__Work to be completed__: Would you restate every entry below word for word? Leave out the pictures.

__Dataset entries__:
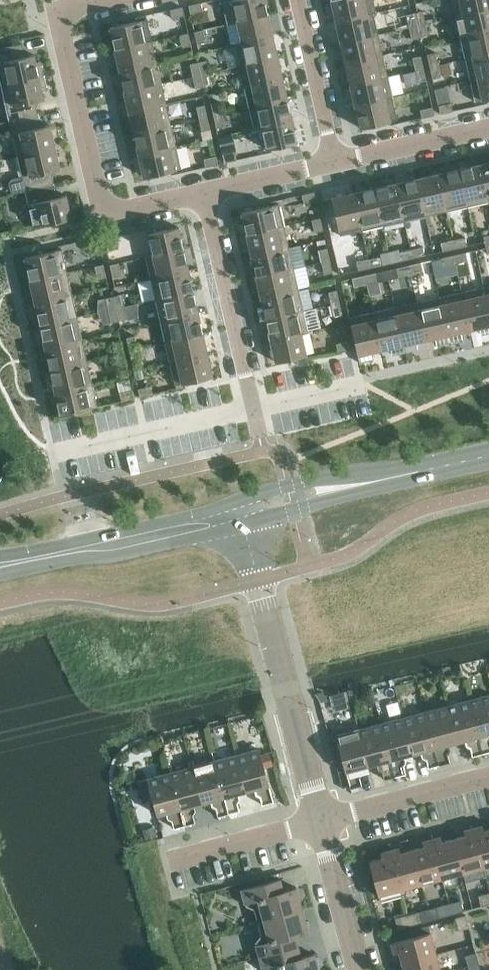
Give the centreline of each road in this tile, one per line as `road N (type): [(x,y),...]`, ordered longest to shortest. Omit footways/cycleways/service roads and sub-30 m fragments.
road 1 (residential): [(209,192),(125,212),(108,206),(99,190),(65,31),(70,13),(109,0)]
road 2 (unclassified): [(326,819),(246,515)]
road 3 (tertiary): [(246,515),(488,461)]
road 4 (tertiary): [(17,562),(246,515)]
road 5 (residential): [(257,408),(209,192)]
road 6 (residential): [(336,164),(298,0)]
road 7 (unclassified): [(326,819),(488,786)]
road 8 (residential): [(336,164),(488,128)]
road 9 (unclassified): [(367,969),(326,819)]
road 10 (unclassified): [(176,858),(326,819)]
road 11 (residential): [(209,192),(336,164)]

__Answer for the task__:
Give the centreline of each road in this tile, one per line as `road N (type): [(x,y),...]`, ordered longest to shortest. Omit footways/cycleways/service roads and sub-30 m fragments.
road 1 (residential): [(209,192),(125,212),(108,206),(99,190),(65,31),(70,13),(109,0)]
road 2 (unclassified): [(326,819),(246,515)]
road 3 (tertiary): [(246,515),(488,461)]
road 4 (tertiary): [(17,562),(246,515)]
road 5 (residential): [(257,408),(209,192)]
road 6 (residential): [(336,164),(298,0)]
road 7 (unclassified): [(326,819),(488,786)]
road 8 (residential): [(336,164),(488,128)]
road 9 (unclassified): [(367,969),(326,819)]
road 10 (unclassified): [(176,858),(326,819)]
road 11 (residential): [(209,192),(336,164)]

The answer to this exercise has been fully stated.